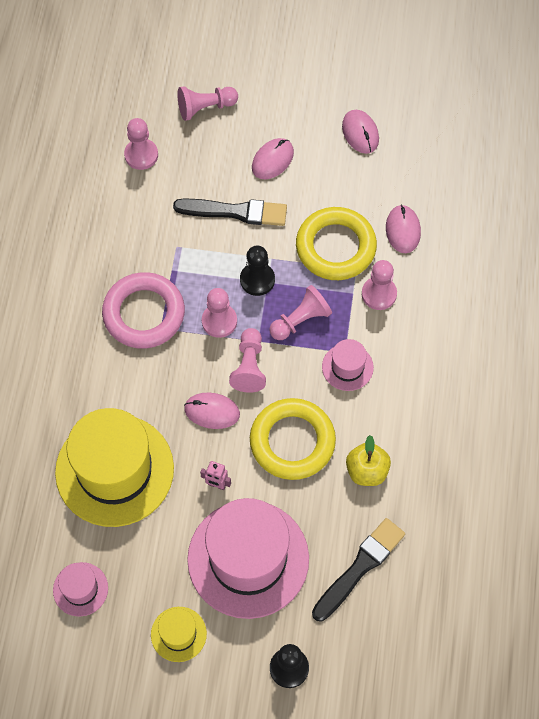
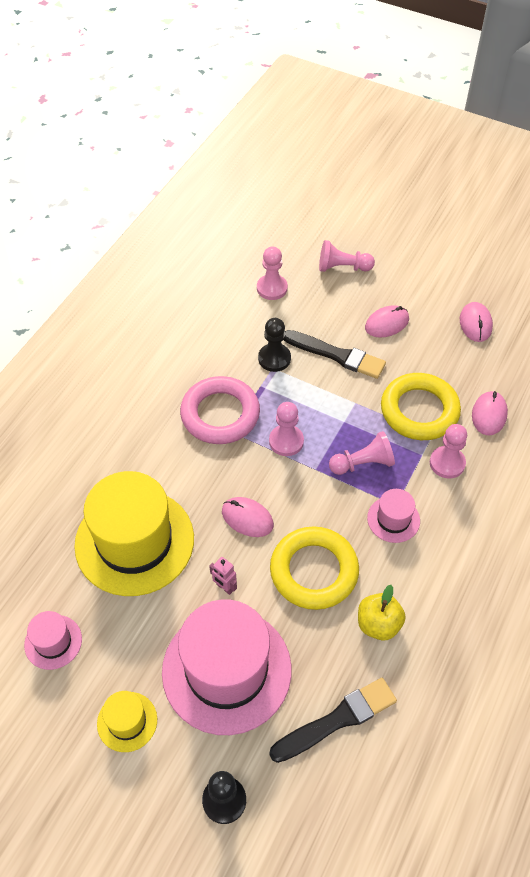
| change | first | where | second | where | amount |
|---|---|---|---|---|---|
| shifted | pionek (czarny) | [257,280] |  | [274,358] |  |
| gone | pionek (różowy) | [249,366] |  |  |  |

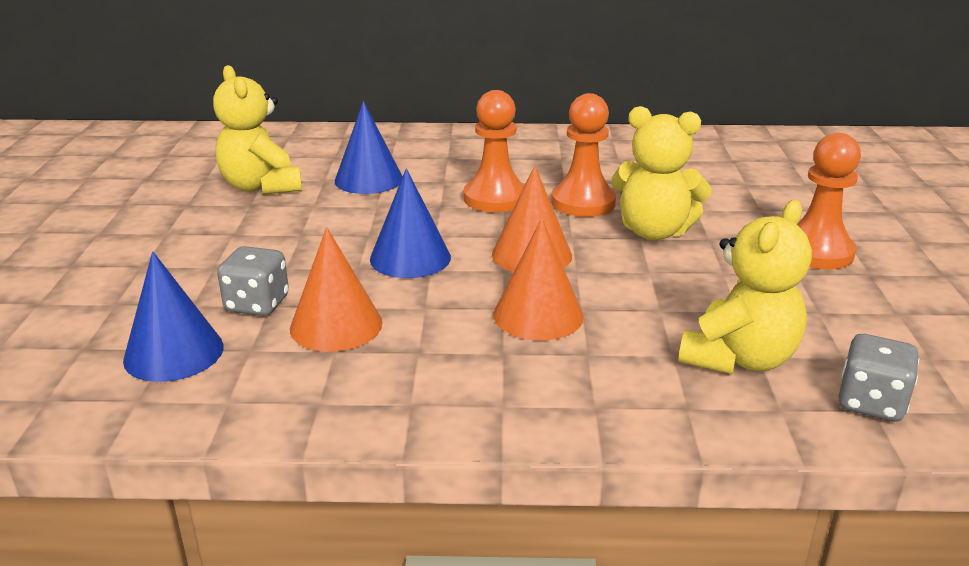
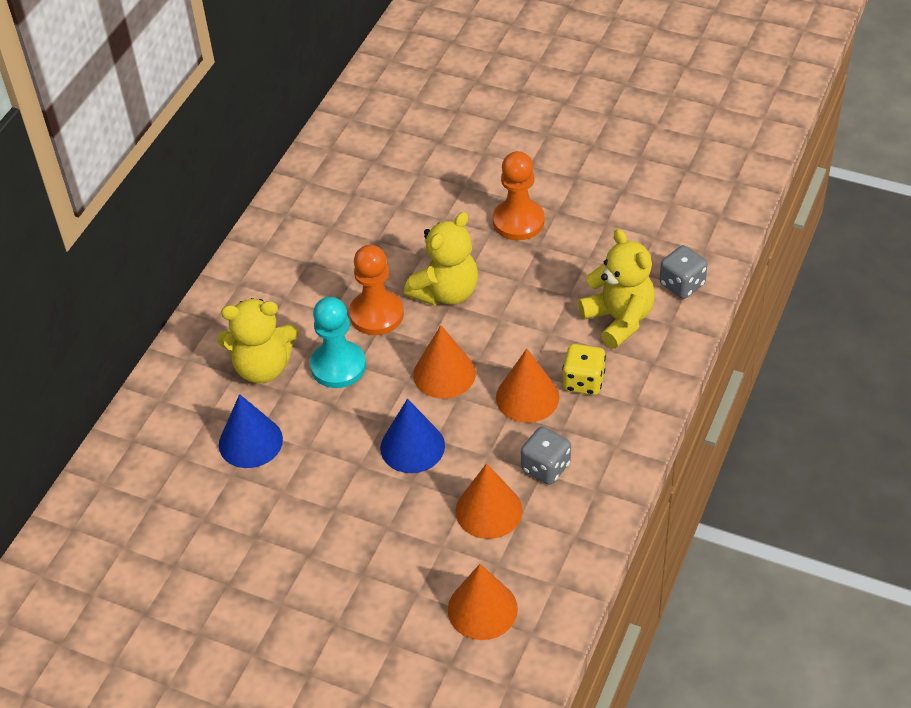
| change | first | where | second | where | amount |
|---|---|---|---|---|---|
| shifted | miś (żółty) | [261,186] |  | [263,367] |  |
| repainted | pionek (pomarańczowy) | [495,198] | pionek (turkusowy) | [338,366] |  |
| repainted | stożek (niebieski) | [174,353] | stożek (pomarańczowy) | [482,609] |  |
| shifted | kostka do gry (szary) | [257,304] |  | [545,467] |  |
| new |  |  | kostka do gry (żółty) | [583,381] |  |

Exercise instructions: Before answering, please find the line containing "shifted | pionek" above, then copy exactly from it through the last line of the entries, both included, without pictures.

Exercise response:
| shifted | pionek (czarny) | [257,280] |  | [274,358] |  |
| gone | pionek (różowy) | [249,366] |  |  |  |

| change | first | where | second | where | amount |
|---|---|---|---|---|---|
| shifted | miś (żółty) | [261,186] |  | [263,367] |  |
| repainted | pionek (pomarańczowy) | [495,198] | pionek (turkusowy) | [338,366] |  |
| repainted | stożek (niebieski) | [174,353] | stożek (pomarańczowy) | [482,609] |  |
| shifted | kostka do gry (szary) | [257,304] |  | [545,467] |  |
| new |  |  | kostka do gry (żółty) | [583,381] |  |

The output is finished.